[Data]:
——

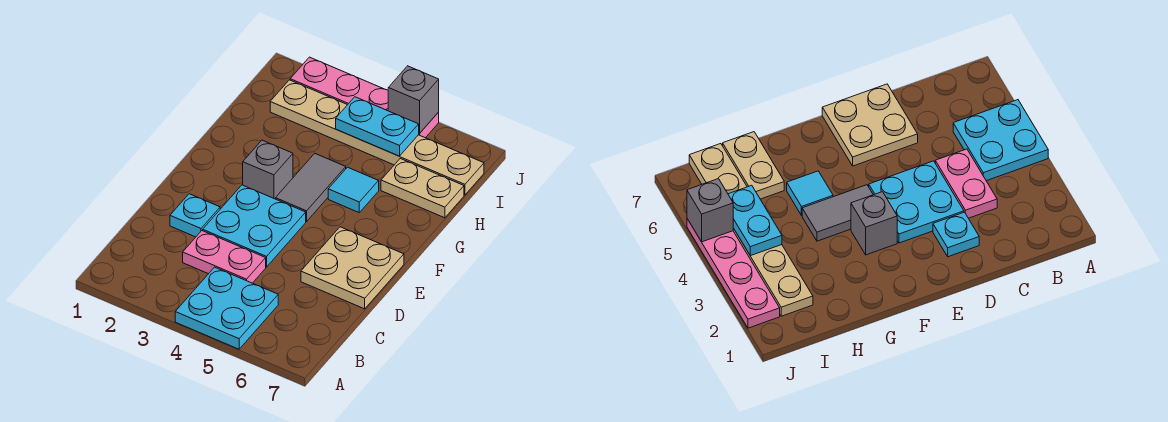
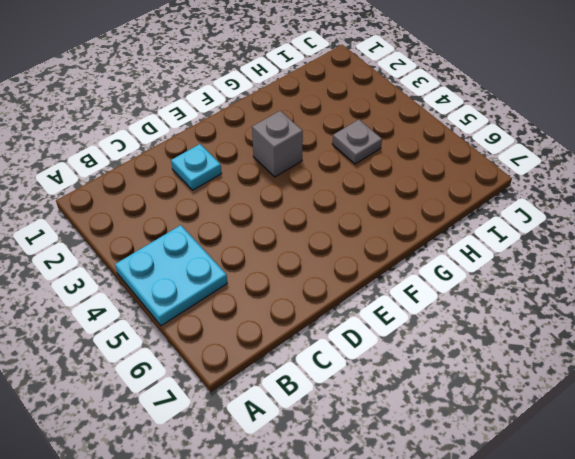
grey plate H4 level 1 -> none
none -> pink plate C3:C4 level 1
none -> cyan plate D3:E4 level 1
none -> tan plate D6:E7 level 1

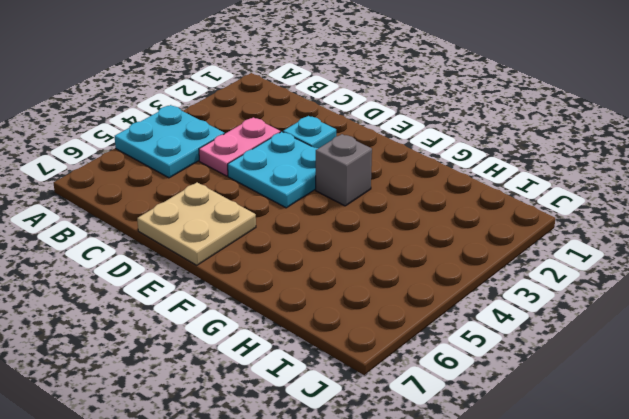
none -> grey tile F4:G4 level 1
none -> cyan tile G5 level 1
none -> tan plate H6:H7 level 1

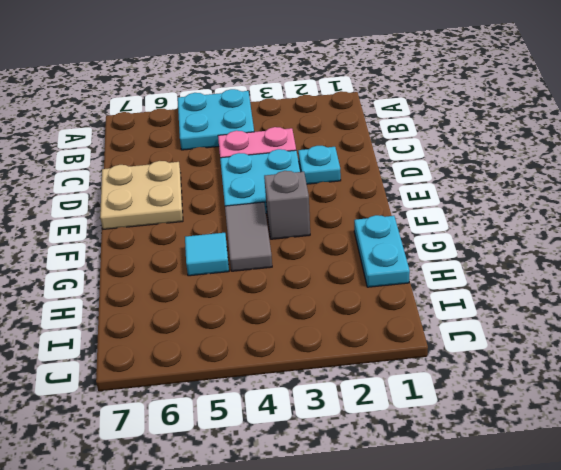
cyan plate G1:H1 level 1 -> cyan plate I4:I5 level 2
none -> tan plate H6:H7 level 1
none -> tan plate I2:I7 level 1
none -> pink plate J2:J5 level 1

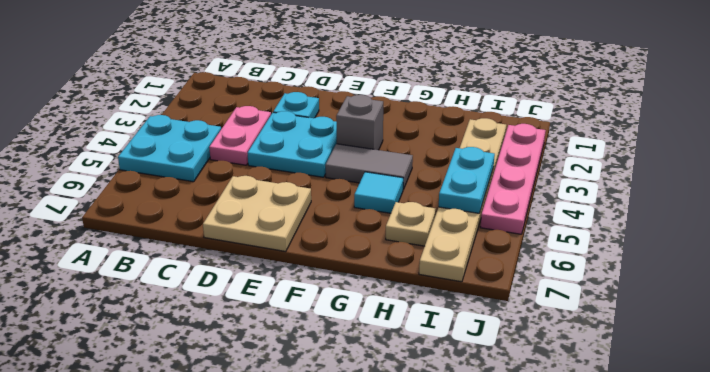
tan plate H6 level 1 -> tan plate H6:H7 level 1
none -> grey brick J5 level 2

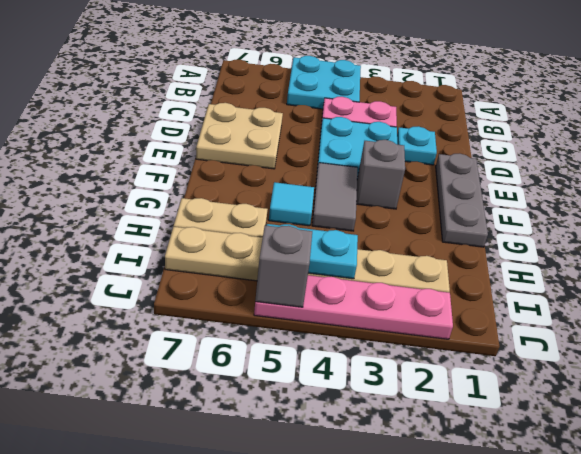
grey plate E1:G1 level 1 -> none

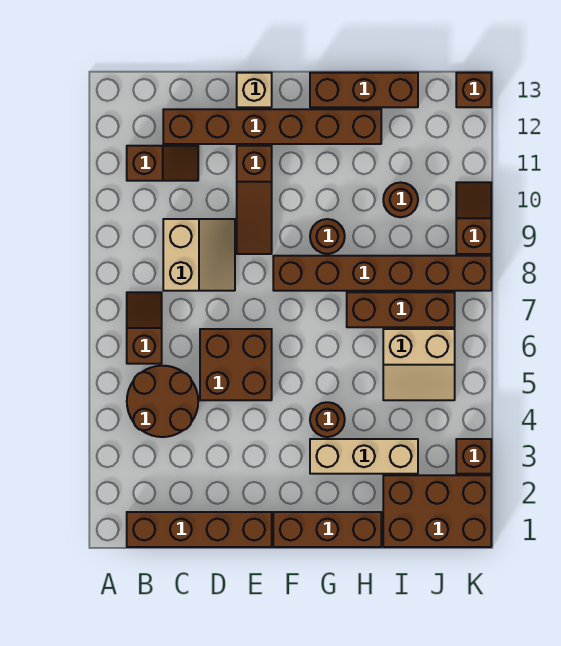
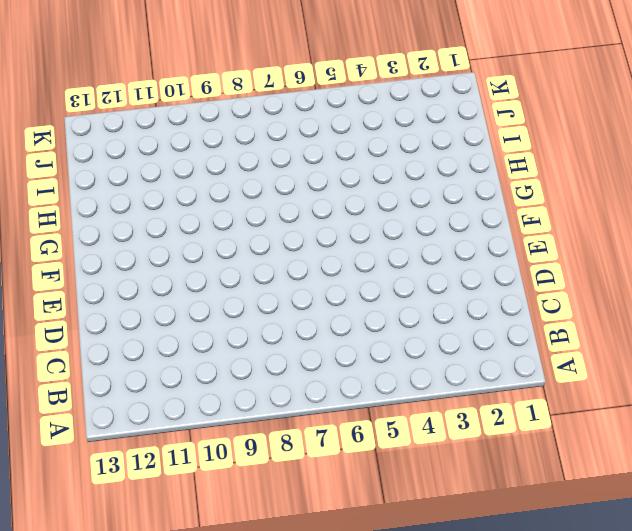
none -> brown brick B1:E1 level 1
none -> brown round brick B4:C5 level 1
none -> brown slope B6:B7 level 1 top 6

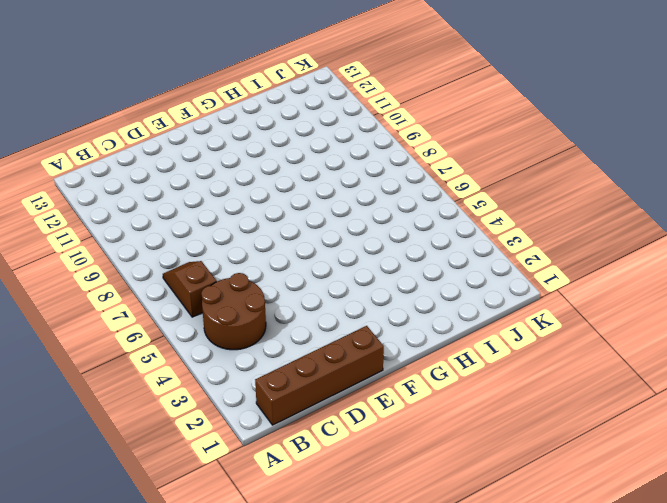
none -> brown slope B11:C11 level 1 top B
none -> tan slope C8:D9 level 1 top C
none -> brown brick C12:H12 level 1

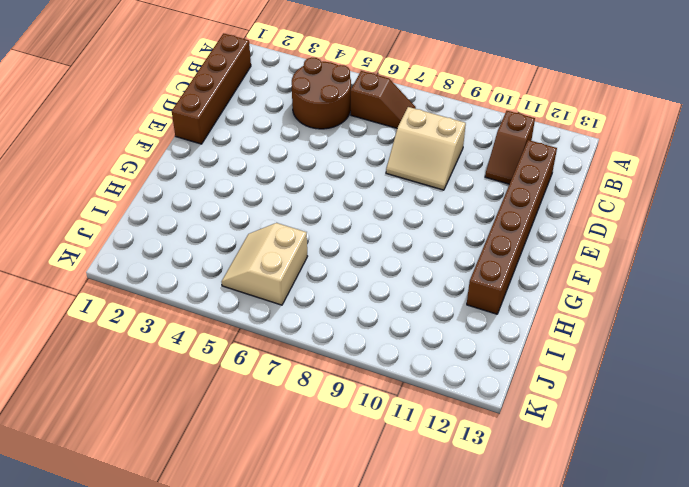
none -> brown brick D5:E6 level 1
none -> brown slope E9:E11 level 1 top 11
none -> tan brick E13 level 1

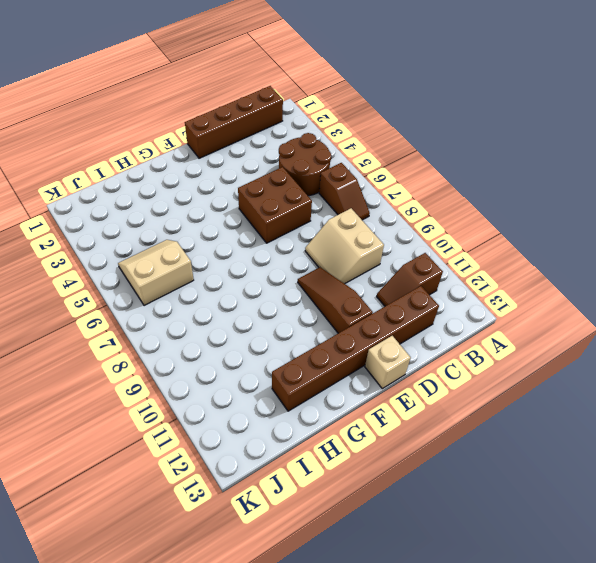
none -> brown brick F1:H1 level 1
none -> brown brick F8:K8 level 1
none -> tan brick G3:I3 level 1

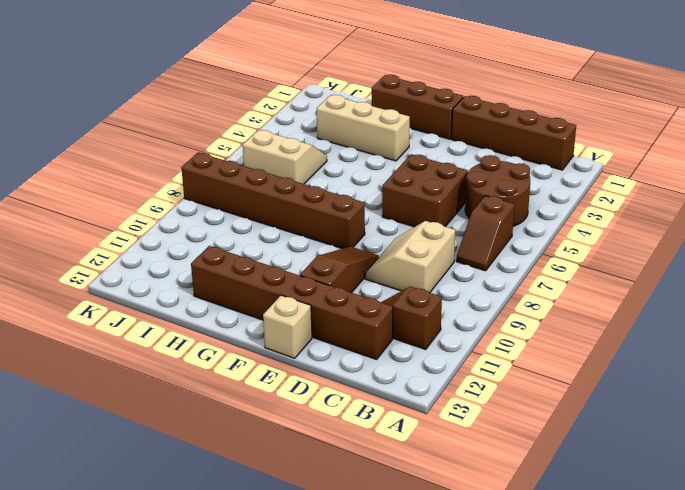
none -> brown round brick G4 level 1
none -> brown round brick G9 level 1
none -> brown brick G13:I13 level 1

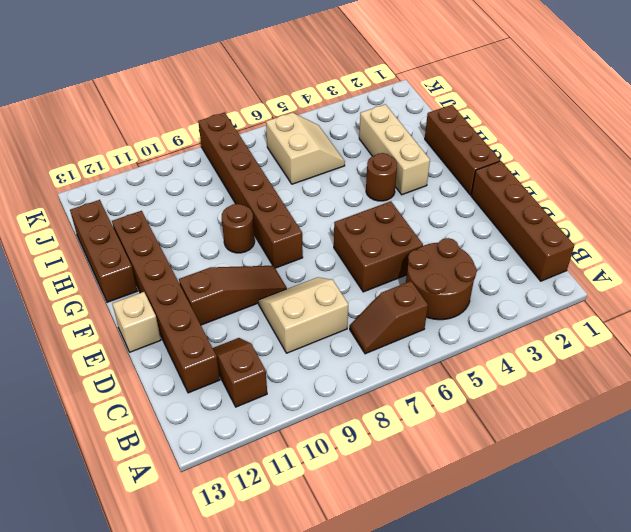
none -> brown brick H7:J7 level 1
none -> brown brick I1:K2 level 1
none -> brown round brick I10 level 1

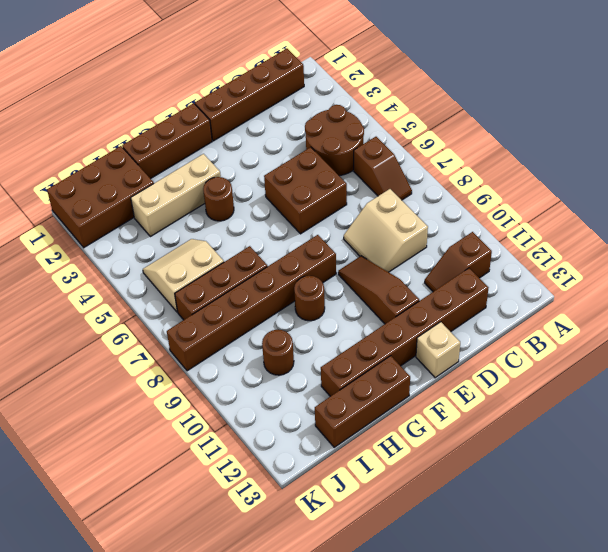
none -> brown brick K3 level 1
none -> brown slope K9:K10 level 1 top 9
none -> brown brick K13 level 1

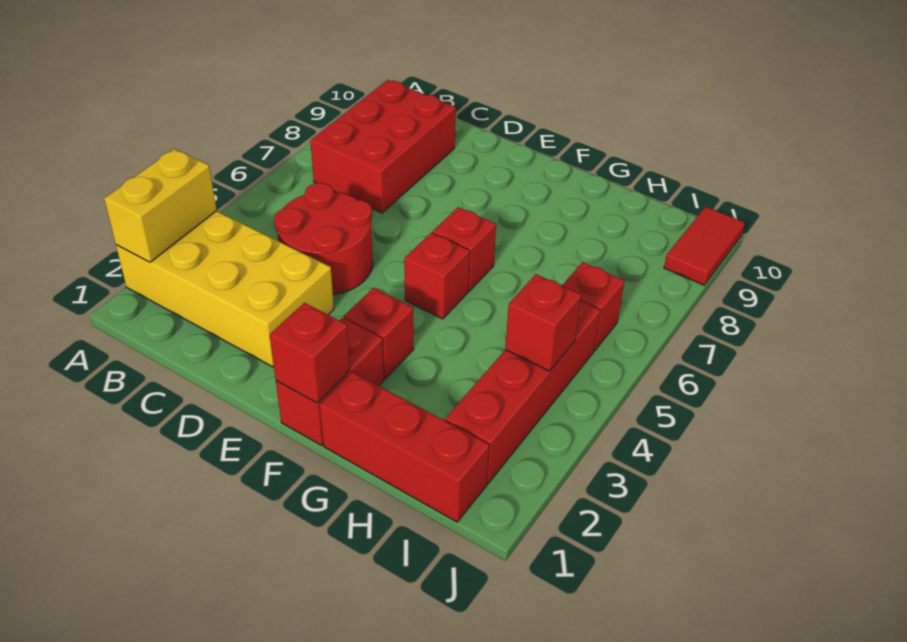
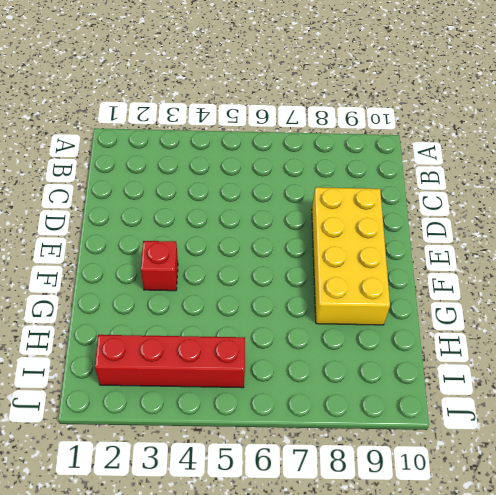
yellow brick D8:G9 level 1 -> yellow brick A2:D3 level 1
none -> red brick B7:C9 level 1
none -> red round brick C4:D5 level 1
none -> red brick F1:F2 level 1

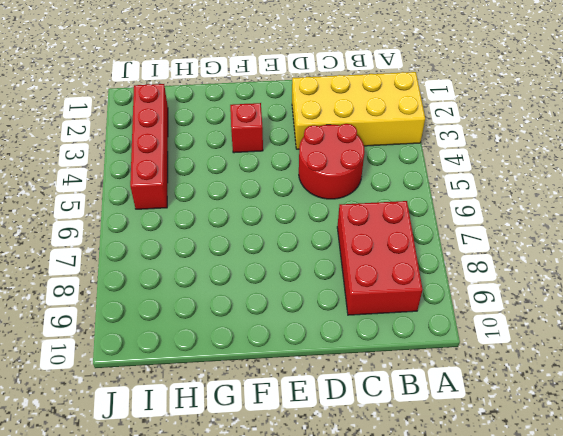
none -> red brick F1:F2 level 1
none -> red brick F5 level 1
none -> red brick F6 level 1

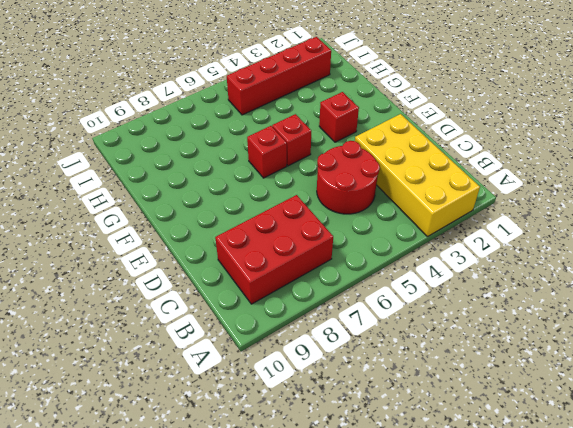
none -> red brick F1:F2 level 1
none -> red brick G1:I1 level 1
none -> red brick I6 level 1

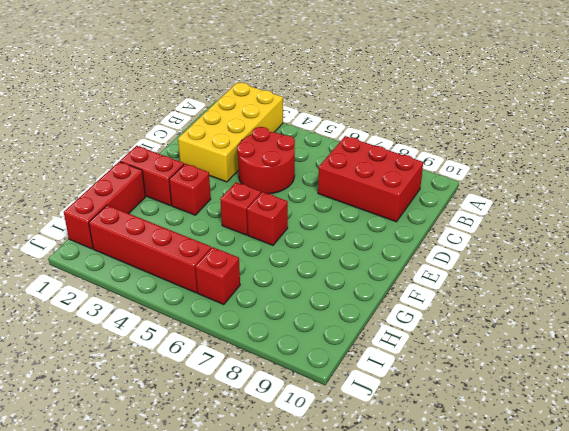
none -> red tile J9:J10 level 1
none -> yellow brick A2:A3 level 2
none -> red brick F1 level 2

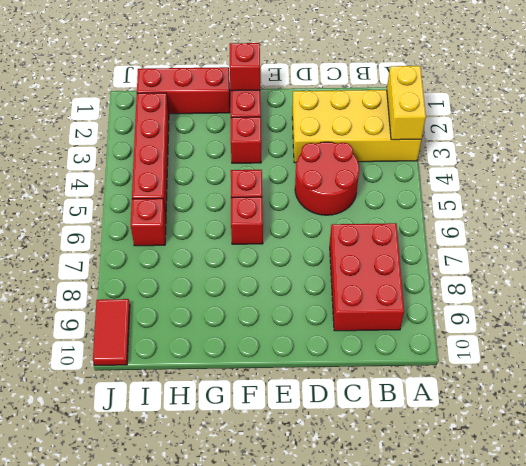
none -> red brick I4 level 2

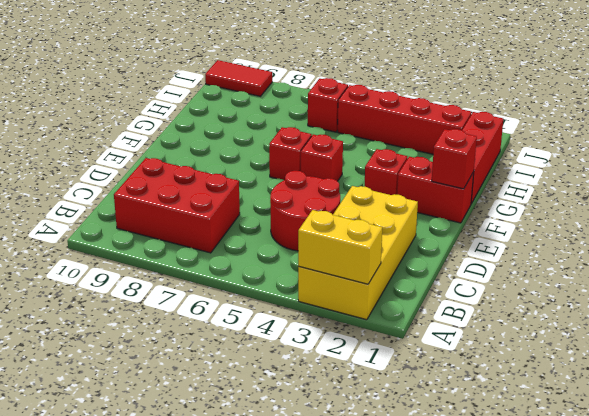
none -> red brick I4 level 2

——

[Work task]:
Pictures excluded, give again exactly and only the lines of the material above from the line with "none -> brown brick F8:K8 level 1" through the line with "none -> brown round brick I10 level 1".

[Exercise answer]:
none -> brown brick F8:K8 level 1
none -> tan brick G3:I3 level 1

none -> brown round brick G4 level 1
none -> brown round brick G9 level 1
none -> brown brick G13:I13 level 1

none -> brown brick H7:J7 level 1
none -> brown brick I1:K2 level 1
none -> brown round brick I10 level 1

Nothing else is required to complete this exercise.